• Material for the task:

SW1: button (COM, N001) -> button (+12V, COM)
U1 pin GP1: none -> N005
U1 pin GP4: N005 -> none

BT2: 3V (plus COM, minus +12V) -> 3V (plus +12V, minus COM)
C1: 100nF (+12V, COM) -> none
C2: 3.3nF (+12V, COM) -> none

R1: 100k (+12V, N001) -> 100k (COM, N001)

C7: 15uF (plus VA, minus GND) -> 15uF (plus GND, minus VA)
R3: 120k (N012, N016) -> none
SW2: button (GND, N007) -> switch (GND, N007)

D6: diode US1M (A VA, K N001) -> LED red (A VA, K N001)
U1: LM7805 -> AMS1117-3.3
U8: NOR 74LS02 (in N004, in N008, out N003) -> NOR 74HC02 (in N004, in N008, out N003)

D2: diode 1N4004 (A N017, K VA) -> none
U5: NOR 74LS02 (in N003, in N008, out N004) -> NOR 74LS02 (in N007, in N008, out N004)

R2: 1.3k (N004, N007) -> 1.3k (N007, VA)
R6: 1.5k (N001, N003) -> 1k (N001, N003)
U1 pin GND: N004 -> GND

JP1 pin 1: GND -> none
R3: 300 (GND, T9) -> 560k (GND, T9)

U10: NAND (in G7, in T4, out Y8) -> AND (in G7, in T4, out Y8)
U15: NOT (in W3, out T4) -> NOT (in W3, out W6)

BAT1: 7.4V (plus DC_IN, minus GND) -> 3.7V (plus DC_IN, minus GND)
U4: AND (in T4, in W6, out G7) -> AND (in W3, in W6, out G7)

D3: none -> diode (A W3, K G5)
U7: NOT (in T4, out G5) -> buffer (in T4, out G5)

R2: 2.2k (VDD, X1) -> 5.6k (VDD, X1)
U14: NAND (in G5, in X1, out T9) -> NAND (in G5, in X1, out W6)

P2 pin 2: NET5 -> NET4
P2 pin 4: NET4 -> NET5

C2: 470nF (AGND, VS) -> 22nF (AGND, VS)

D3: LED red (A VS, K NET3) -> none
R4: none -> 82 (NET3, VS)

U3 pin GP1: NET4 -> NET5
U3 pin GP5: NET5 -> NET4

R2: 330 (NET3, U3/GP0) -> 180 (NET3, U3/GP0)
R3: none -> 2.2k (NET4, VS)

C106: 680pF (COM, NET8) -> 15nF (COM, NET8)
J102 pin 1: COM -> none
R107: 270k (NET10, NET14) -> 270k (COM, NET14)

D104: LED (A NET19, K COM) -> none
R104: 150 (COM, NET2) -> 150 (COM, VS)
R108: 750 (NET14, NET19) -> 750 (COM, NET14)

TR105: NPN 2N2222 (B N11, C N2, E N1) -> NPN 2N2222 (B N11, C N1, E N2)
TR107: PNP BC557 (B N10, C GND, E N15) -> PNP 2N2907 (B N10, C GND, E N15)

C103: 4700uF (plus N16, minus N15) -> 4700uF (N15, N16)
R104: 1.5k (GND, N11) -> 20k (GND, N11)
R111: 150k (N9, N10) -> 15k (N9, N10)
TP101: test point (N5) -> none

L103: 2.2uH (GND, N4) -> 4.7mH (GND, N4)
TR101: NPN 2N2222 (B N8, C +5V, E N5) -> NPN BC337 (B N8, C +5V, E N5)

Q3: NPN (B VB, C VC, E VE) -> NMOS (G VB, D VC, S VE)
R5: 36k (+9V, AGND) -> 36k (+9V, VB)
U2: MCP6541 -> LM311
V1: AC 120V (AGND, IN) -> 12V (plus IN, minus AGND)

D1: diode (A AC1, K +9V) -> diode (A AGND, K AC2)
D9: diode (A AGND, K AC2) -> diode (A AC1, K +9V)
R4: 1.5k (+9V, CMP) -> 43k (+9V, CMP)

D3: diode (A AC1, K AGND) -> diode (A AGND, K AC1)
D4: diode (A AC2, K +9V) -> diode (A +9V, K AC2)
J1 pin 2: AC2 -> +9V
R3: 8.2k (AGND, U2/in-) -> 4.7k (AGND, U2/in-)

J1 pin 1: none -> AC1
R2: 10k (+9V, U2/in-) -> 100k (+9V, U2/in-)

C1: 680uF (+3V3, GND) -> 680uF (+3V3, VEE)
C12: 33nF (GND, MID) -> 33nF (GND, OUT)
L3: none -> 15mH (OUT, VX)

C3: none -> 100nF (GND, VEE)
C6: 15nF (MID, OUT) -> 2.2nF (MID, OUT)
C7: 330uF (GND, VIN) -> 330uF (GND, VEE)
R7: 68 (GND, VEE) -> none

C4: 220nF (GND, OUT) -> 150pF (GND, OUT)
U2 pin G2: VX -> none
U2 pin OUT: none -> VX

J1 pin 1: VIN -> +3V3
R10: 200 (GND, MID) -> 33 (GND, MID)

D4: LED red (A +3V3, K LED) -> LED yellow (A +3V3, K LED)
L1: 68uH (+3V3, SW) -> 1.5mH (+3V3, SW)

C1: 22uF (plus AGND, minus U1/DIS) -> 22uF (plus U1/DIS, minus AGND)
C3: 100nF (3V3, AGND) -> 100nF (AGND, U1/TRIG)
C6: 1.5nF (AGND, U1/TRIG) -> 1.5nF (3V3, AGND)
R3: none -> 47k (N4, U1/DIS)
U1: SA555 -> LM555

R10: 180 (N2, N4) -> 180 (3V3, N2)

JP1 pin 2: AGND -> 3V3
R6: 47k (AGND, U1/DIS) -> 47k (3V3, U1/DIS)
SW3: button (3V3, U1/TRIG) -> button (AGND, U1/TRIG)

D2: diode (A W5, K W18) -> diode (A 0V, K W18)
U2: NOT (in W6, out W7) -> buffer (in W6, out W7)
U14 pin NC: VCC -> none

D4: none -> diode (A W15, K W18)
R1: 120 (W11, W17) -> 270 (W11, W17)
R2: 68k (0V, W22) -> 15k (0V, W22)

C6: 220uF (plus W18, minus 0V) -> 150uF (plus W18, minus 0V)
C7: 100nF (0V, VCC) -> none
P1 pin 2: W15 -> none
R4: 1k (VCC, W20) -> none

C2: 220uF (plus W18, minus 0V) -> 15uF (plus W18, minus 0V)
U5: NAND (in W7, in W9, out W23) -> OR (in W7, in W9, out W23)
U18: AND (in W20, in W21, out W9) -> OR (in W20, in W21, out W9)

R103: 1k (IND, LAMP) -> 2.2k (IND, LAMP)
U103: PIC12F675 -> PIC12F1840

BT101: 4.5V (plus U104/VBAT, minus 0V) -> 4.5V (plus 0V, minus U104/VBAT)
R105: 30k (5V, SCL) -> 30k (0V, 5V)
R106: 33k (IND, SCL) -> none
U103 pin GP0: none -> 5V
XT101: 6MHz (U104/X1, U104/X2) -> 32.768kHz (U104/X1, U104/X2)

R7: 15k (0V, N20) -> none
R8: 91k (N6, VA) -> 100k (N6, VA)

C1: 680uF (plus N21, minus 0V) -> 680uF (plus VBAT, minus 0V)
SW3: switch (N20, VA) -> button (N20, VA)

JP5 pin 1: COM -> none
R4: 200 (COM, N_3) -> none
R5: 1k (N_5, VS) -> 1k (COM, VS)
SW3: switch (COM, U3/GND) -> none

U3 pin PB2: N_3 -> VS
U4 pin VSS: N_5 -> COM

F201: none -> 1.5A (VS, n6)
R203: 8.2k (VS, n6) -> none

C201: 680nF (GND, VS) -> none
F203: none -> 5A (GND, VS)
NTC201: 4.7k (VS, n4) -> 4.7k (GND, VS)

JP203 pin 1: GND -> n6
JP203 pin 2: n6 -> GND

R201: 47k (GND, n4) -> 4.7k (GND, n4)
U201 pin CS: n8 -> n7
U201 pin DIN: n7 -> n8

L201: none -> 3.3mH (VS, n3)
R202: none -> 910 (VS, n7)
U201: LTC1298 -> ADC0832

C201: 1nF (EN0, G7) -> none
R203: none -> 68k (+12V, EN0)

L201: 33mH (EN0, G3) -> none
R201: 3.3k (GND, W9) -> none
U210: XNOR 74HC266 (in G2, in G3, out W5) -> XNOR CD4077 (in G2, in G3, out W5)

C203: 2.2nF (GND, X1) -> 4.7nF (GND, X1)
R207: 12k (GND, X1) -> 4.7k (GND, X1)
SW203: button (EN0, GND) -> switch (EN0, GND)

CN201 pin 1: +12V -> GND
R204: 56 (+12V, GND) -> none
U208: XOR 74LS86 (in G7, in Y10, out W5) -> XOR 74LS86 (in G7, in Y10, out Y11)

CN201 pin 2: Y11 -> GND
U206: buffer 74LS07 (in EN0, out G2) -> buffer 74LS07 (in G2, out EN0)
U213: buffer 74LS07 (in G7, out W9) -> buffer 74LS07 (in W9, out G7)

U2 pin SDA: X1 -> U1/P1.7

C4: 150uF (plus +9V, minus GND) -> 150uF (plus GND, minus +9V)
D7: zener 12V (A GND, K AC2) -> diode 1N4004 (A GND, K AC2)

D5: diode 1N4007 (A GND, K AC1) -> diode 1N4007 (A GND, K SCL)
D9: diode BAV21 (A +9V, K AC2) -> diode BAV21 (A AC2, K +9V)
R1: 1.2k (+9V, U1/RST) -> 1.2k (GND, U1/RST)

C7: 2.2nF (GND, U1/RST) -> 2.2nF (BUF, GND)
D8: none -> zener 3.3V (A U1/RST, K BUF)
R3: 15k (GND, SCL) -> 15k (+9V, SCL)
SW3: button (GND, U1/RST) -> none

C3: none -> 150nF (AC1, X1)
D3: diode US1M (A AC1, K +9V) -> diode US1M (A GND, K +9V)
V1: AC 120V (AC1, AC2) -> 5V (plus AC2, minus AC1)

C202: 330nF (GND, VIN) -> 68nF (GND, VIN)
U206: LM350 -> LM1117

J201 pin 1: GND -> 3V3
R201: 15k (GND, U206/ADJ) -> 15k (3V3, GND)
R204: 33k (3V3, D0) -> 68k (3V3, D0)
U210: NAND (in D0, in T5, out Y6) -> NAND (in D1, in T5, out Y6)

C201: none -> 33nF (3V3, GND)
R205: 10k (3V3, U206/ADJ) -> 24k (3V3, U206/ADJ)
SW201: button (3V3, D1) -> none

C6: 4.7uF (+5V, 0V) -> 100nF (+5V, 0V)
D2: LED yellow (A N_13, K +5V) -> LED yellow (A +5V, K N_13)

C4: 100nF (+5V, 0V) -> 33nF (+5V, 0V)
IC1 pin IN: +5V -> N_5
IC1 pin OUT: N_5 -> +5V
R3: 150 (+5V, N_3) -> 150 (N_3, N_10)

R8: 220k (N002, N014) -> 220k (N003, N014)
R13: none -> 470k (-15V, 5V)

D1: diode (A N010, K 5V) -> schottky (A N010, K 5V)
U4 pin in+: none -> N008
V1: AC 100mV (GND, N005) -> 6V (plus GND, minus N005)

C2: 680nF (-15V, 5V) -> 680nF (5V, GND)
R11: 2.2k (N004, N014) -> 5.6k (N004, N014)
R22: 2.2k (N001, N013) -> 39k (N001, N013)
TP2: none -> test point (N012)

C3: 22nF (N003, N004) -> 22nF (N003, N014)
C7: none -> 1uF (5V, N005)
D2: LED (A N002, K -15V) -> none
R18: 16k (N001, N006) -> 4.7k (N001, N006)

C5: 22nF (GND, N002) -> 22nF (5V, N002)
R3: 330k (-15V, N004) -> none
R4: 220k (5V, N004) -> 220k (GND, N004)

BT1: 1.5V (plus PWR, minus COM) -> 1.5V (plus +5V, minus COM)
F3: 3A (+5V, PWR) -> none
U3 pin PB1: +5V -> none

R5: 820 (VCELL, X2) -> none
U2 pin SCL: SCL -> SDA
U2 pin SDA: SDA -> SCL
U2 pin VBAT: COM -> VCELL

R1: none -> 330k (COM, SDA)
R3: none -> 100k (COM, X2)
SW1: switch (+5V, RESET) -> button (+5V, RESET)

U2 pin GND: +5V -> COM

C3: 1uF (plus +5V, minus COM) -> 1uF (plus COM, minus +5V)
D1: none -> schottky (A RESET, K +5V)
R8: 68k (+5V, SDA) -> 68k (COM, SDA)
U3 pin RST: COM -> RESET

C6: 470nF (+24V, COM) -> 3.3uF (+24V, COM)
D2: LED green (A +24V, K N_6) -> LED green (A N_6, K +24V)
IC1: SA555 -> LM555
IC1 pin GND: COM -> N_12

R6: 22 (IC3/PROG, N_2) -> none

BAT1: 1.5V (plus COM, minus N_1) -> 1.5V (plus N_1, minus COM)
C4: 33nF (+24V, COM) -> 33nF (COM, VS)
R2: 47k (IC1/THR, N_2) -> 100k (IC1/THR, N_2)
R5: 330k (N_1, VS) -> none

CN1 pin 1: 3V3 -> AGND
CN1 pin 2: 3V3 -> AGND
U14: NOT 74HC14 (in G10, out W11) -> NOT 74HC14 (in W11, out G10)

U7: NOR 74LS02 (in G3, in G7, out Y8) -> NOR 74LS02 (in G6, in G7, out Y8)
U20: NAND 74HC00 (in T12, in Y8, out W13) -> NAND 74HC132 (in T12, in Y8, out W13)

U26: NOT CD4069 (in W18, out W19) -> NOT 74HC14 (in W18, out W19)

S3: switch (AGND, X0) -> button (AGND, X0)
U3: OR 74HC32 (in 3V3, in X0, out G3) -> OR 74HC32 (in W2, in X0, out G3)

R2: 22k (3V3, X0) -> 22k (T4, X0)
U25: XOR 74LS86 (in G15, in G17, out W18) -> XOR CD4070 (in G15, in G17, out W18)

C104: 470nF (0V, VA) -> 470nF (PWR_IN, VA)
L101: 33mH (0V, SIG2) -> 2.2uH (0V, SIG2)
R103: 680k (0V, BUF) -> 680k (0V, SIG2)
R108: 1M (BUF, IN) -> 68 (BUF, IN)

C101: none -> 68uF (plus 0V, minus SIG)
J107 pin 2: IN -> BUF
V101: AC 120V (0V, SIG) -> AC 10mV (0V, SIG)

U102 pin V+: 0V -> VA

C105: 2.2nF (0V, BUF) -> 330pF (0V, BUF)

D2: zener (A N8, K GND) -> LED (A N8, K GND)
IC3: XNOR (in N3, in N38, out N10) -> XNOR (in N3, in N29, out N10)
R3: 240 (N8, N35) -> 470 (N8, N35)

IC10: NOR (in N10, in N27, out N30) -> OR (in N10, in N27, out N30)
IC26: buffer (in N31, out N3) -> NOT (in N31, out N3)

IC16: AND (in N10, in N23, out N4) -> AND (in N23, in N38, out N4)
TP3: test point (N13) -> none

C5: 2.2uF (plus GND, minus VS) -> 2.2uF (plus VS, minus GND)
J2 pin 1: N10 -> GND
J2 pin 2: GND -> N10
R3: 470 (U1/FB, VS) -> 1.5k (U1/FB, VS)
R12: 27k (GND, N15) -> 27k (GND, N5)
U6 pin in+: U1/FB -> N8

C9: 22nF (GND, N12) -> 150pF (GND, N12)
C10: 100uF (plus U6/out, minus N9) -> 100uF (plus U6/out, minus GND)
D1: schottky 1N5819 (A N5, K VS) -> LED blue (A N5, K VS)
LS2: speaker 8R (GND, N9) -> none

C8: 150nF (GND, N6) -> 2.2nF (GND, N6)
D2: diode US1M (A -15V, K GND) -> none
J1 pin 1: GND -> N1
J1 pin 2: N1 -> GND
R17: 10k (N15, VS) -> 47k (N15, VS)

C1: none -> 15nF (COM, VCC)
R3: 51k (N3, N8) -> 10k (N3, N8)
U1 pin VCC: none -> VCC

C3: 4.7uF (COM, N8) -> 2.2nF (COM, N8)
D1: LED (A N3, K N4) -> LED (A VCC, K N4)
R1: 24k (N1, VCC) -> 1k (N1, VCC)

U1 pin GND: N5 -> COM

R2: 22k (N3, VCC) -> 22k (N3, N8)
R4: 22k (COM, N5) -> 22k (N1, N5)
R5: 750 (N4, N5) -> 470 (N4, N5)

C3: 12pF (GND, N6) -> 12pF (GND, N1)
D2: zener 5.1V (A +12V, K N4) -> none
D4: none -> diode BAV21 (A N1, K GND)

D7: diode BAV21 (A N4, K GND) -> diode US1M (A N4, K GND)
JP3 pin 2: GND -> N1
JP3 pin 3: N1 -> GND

• Exercise instructions: Retype the entries above exactly, but only from the line containing "R205: 10k (3V3, U206/ADJ)" through the line containing "U7: NOR 74LS02", both included.

• Answer section:
R205: 10k (3V3, U206/ADJ) -> 24k (3V3, U206/ADJ)
SW201: button (3V3, D1) -> none

C6: 4.7uF (+5V, 0V) -> 100nF (+5V, 0V)
D2: LED yellow (A N_13, K +5V) -> LED yellow (A +5V, K N_13)

C4: 100nF (+5V, 0V) -> 33nF (+5V, 0V)
IC1 pin IN: +5V -> N_5
IC1 pin OUT: N_5 -> +5V
R3: 150 (+5V, N_3) -> 150 (N_3, N_10)

R8: 220k (N002, N014) -> 220k (N003, N014)
R13: none -> 470k (-15V, 5V)

D1: diode (A N010, K 5V) -> schottky (A N010, K 5V)
U4 pin in+: none -> N008
V1: AC 100mV (GND, N005) -> 6V (plus GND, minus N005)

C2: 680nF (-15V, 5V) -> 680nF (5V, GND)
R11: 2.2k (N004, N014) -> 5.6k (N004, N014)
R22: 2.2k (N001, N013) -> 39k (N001, N013)
TP2: none -> test point (N012)

C3: 22nF (N003, N004) -> 22nF (N003, N014)
C7: none -> 1uF (5V, N005)
D2: LED (A N002, K -15V) -> none
R18: 16k (N001, N006) -> 4.7k (N001, N006)

C5: 22nF (GND, N002) -> 22nF (5V, N002)
R3: 330k (-15V, N004) -> none
R4: 220k (5V, N004) -> 220k (GND, N004)

BT1: 1.5V (plus PWR, minus COM) -> 1.5V (plus +5V, minus COM)
F3: 3A (+5V, PWR) -> none
U3 pin PB1: +5V -> none

R5: 820 (VCELL, X2) -> none
U2 pin SCL: SCL -> SDA
U2 pin SDA: SDA -> SCL
U2 pin VBAT: COM -> VCELL

R1: none -> 330k (COM, SDA)
R3: none -> 100k (COM, X2)
SW1: switch (+5V, RESET) -> button (+5V, RESET)

U2 pin GND: +5V -> COM

C3: 1uF (plus +5V, minus COM) -> 1uF (plus COM, minus +5V)
D1: none -> schottky (A RESET, K +5V)
R8: 68k (+5V, SDA) -> 68k (COM, SDA)
U3 pin RST: COM -> RESET

C6: 470nF (+24V, COM) -> 3.3uF (+24V, COM)
D2: LED green (A +24V, K N_6) -> LED green (A N_6, K +24V)
IC1: SA555 -> LM555
IC1 pin GND: COM -> N_12

R6: 22 (IC3/PROG, N_2) -> none

BAT1: 1.5V (plus COM, minus N_1) -> 1.5V (plus N_1, minus COM)
C4: 33nF (+24V, COM) -> 33nF (COM, VS)
R2: 47k (IC1/THR, N_2) -> 100k (IC1/THR, N_2)
R5: 330k (N_1, VS) -> none

CN1 pin 1: 3V3 -> AGND
CN1 pin 2: 3V3 -> AGND
U14: NOT 74HC14 (in G10, out W11) -> NOT 74HC14 (in W11, out G10)

U7: NOR 74LS02 (in G3, in G7, out Y8) -> NOR 74LS02 (in G6, in G7, out Y8)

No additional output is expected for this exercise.